Written problem. Reproduce the lines of the data below verbatim, starting at the line that contains "18: (424, 712)" and ending at the line that contains "12: (975, 683)", with both of those lines included.

Task input.
↓
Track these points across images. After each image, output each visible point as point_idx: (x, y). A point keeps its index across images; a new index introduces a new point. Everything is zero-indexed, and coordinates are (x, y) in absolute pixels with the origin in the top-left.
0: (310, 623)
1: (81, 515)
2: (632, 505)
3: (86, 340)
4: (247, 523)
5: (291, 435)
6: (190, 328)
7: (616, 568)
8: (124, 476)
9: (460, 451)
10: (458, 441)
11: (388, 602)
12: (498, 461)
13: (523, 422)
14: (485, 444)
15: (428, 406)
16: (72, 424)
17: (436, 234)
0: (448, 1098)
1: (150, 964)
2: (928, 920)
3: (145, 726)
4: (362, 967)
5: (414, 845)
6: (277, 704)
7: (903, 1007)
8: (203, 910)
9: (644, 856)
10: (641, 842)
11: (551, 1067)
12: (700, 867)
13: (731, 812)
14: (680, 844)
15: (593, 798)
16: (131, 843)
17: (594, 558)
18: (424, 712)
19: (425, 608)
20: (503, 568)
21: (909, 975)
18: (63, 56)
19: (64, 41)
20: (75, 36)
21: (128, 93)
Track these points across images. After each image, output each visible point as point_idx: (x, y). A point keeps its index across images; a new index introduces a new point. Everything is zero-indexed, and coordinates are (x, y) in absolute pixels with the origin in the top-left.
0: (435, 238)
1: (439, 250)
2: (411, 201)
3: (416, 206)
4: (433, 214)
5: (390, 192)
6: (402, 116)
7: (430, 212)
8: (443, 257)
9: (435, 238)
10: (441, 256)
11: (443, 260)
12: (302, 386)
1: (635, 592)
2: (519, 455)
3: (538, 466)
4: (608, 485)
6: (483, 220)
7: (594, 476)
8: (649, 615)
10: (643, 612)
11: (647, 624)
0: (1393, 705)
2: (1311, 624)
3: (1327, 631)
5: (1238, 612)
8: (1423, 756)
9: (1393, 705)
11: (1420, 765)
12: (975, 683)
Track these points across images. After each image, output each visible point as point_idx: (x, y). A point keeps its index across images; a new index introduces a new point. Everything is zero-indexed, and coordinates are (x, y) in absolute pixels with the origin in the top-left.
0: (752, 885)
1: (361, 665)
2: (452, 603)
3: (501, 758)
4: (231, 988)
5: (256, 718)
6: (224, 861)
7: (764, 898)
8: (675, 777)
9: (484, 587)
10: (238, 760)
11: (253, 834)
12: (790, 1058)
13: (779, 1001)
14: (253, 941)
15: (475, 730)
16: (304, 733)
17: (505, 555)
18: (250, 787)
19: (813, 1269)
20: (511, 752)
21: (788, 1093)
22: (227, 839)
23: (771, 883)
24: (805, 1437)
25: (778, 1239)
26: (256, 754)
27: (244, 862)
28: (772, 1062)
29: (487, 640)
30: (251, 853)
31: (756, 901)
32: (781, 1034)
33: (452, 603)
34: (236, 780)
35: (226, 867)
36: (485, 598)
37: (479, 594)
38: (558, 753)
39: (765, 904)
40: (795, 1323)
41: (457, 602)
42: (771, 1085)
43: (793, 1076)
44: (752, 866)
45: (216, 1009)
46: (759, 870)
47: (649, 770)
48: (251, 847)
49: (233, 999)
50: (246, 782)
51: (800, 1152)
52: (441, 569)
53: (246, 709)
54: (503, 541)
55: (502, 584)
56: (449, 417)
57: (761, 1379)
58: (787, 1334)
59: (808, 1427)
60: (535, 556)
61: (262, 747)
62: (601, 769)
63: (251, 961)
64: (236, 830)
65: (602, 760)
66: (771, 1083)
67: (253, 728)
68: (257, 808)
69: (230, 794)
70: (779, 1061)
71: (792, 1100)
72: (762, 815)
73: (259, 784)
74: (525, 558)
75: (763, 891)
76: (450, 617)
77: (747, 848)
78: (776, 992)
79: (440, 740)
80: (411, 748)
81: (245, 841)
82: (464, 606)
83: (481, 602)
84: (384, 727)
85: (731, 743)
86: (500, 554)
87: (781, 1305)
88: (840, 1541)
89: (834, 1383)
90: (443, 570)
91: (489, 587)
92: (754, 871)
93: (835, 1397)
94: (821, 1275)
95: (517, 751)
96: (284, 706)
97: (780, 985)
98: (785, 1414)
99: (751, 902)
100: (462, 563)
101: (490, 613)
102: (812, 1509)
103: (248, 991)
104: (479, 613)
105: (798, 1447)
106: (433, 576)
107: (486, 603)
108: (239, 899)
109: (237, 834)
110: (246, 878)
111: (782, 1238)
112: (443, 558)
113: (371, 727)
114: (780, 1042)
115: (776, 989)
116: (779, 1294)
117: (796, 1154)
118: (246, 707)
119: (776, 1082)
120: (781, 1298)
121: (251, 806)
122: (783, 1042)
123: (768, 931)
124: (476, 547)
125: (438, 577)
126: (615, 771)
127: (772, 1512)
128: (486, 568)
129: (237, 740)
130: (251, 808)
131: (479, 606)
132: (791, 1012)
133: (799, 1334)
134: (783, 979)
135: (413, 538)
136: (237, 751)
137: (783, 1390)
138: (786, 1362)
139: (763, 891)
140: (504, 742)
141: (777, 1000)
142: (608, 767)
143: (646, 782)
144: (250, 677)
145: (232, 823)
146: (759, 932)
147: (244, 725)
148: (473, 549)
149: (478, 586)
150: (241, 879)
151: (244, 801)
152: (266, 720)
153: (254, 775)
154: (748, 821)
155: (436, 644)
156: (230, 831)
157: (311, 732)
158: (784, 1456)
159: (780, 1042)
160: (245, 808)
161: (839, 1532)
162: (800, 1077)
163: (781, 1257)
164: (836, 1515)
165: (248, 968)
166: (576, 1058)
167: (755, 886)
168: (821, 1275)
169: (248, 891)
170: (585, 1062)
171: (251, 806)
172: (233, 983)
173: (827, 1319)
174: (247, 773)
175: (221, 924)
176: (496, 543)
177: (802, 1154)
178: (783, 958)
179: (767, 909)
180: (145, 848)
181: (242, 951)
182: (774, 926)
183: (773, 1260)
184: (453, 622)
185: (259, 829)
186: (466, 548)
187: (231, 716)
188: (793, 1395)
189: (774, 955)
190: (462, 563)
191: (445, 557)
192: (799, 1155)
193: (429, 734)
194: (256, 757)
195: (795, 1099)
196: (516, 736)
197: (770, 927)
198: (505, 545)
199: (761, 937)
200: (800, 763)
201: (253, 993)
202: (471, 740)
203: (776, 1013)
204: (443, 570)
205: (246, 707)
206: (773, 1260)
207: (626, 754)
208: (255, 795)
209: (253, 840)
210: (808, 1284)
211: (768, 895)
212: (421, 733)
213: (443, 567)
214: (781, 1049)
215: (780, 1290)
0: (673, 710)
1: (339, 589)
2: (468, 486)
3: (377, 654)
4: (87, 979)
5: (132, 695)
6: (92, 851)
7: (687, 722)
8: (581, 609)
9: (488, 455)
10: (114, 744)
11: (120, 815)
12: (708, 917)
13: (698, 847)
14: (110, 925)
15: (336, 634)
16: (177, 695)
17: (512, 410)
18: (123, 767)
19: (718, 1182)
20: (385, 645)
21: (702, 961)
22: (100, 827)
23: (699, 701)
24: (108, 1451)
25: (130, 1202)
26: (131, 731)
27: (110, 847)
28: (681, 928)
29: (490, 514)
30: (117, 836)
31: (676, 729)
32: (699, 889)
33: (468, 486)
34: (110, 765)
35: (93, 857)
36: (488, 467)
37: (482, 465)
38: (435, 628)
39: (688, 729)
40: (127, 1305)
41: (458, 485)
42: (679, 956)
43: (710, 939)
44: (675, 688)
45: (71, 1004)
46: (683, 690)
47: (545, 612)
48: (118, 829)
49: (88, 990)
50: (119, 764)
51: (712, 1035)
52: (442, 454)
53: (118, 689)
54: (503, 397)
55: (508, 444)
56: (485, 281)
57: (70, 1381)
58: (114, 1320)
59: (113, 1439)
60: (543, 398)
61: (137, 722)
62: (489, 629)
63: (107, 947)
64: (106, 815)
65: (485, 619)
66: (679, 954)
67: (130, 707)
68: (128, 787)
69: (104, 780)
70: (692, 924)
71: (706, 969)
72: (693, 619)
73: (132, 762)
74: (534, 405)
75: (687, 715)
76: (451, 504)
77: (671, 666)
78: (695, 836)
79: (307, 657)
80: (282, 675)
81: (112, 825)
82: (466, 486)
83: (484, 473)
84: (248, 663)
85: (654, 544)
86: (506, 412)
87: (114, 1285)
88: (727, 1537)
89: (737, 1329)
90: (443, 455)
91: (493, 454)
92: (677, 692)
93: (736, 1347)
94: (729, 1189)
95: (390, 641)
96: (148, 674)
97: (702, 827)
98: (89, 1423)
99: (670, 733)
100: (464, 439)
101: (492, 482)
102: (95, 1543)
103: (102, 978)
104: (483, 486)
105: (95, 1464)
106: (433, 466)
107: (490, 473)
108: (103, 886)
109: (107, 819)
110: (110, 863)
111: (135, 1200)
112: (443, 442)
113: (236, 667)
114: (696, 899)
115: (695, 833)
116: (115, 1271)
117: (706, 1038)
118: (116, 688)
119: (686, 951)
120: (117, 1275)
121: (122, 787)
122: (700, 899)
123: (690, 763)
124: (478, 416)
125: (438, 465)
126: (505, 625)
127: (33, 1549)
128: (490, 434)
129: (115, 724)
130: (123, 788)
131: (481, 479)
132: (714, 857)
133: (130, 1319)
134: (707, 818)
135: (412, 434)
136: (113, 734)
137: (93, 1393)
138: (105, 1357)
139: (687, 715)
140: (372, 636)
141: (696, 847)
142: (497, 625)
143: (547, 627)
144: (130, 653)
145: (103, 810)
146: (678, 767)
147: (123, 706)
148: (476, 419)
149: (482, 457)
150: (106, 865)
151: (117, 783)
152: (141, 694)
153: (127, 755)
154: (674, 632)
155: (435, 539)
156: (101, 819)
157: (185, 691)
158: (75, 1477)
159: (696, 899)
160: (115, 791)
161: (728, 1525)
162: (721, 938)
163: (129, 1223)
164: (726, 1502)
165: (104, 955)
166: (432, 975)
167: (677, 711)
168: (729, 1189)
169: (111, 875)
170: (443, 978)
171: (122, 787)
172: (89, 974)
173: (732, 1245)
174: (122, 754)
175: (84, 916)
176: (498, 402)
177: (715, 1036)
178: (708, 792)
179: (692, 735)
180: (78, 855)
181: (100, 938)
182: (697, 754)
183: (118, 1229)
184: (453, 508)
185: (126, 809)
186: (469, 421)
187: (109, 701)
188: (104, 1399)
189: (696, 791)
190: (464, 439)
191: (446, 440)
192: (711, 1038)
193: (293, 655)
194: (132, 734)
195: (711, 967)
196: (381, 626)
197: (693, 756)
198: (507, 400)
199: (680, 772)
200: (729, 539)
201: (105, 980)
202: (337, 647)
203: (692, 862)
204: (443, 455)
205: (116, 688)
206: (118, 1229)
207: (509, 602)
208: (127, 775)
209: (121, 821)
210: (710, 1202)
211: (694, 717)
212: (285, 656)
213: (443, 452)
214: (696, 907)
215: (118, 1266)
↑
Full solution.
18: (424, 712)
19: (425, 608)
20: (503, 568)
21: (909, 975)
18: (63, 56)
19: (64, 41)
20: (75, 36)
21: (128, 93)
Track these points across images. After each image, output each visible point as point_idx: (x, y). A point keeps its index across images; a new index introduces a new point. Everything is zero-indexed, and coordinates are (x, y) in absolute pixels with the origin in the top-left.
0: (435, 238)
1: (439, 250)
2: (411, 201)
3: (416, 206)
4: (433, 214)
5: (390, 192)
6: (402, 116)
7: (430, 212)
8: (443, 257)
9: (435, 238)
10: (441, 256)
11: (443, 260)
12: (302, 386)
1: (635, 592)
2: (519, 455)
3: (538, 466)
4: (608, 485)
6: (483, 220)
7: (594, 476)
8: (649, 615)
10: (643, 612)
11: (647, 624)
0: (1393, 705)
2: (1311, 624)
3: (1327, 631)
5: (1238, 612)
8: (1423, 756)
9: (1393, 705)
11: (1420, 765)
12: (975, 683)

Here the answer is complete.